§ Provided material:
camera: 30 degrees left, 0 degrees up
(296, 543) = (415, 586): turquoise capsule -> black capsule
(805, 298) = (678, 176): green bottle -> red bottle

§ Exercise objective:
Keeping each word as given, write out the material above.

§ Response below:
camera: 30 degrees left, 0 degrees up
(296, 543) = (415, 586): turquoise capsule -> black capsule
(805, 298) = (678, 176): green bottle -> red bottle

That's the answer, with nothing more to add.